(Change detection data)

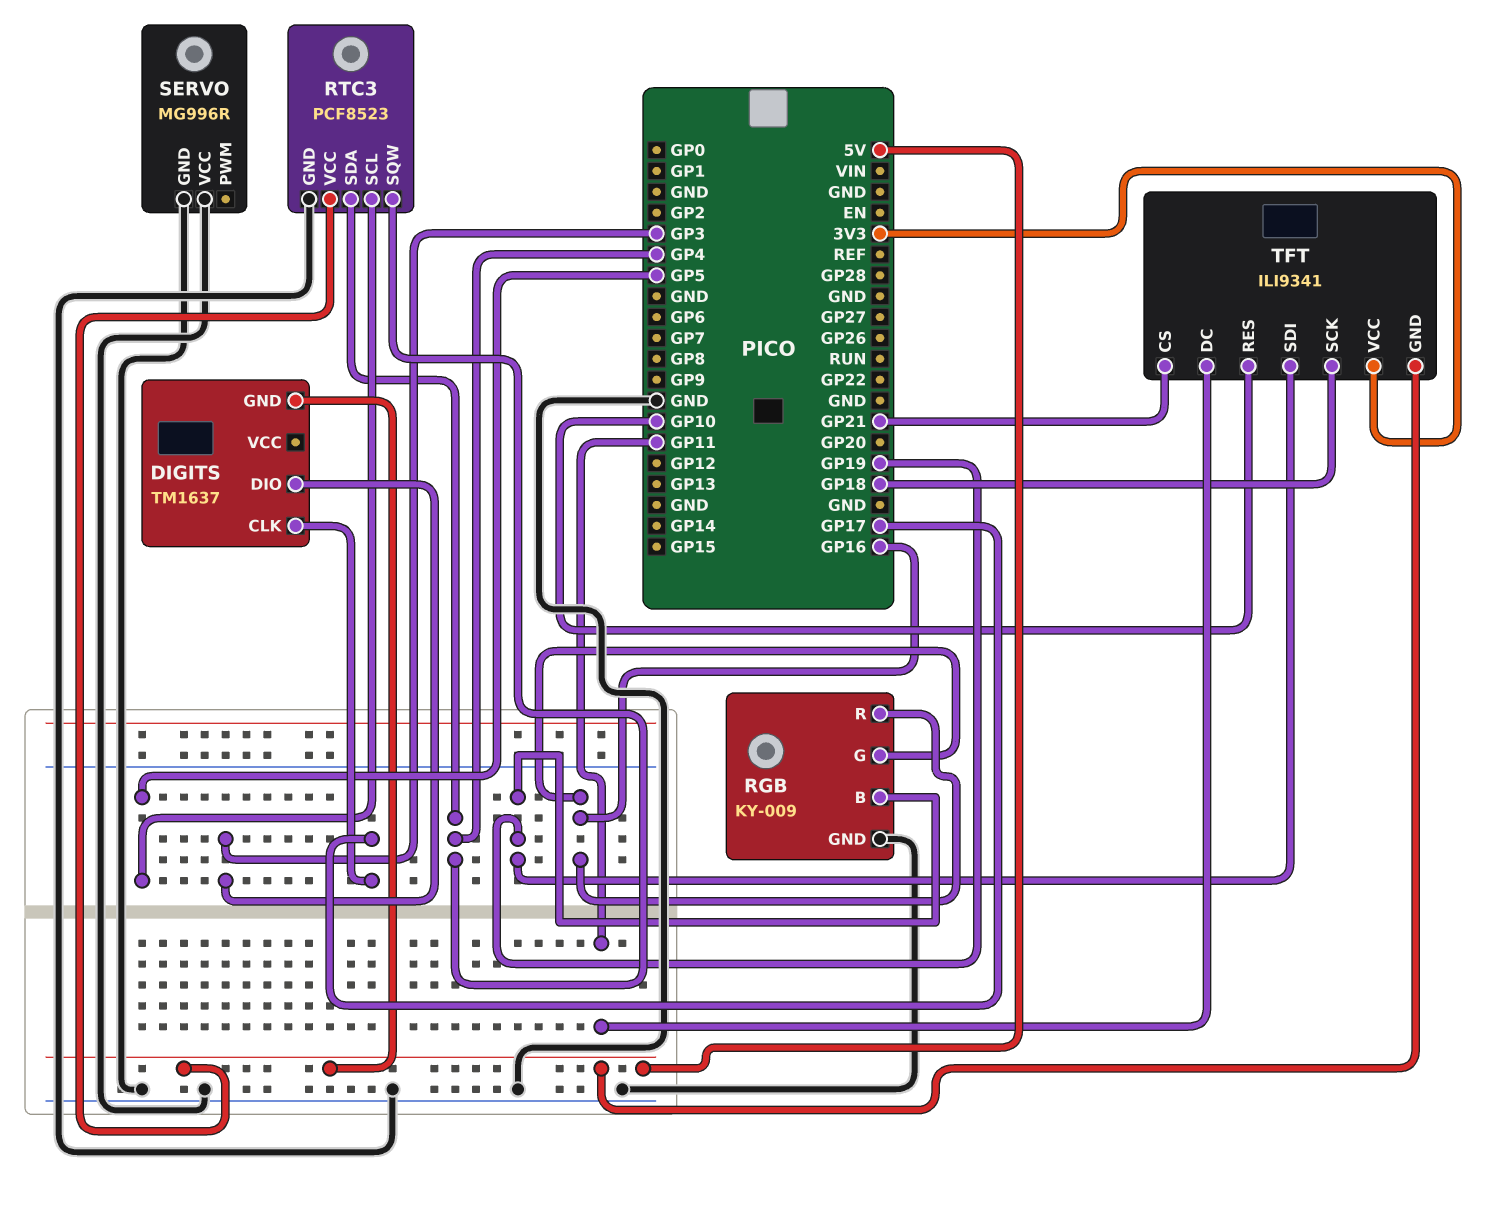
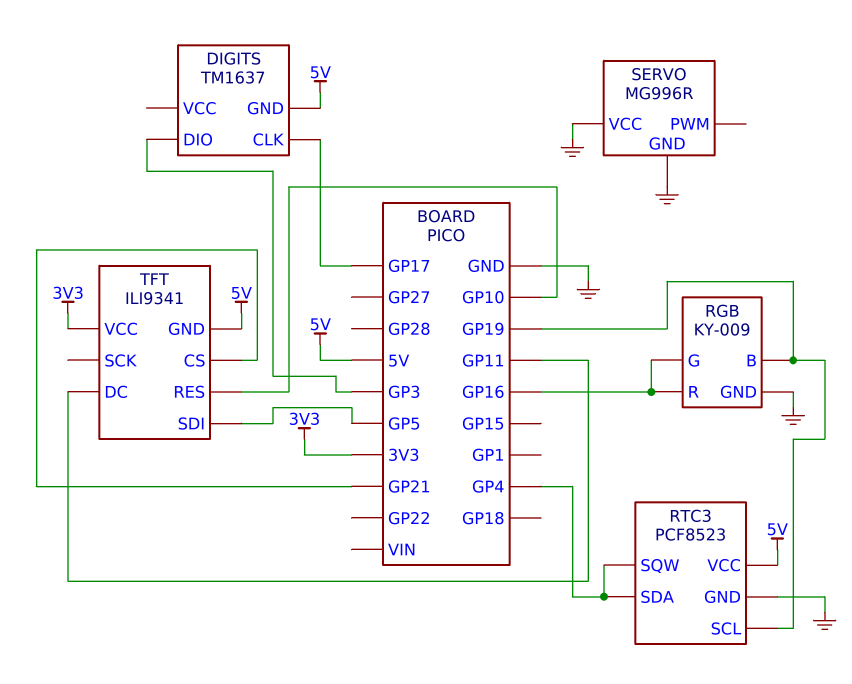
RTC3 pin SCL: GP5 -> GP19
TFT pin SCK: GP18 -> none
TFT pin SDI: GP19 -> GP5

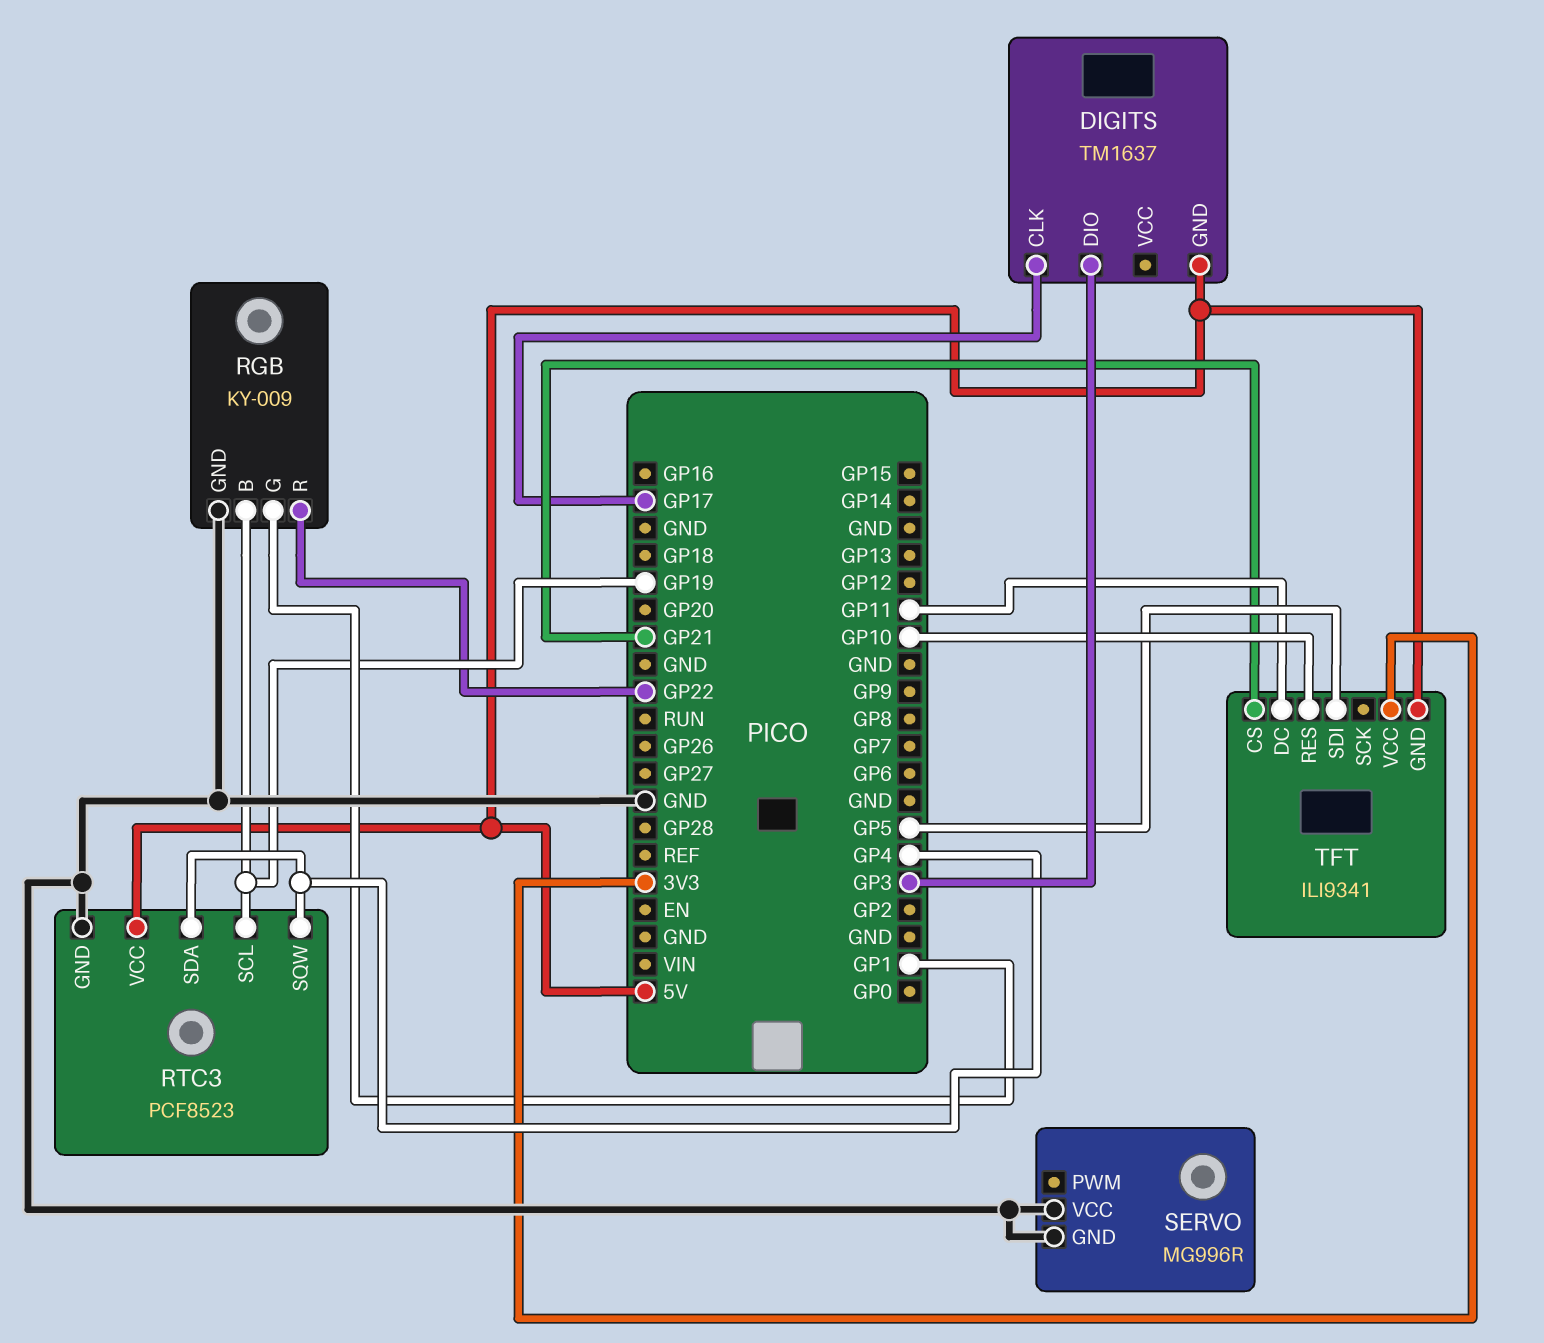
RGB pin G: GP16 -> GP1
RGB pin R: GP16 -> GP22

* **Exercise brief**: Could you write out exactly the lines running from the one with "TFT pin SDI: GP19 -> GP5" through the last line of the data above, both ends kept, and omit any picture?

* **Finished task**:
TFT pin SDI: GP19 -> GP5

RGB pin G: GP16 -> GP1
RGB pin R: GP16 -> GP22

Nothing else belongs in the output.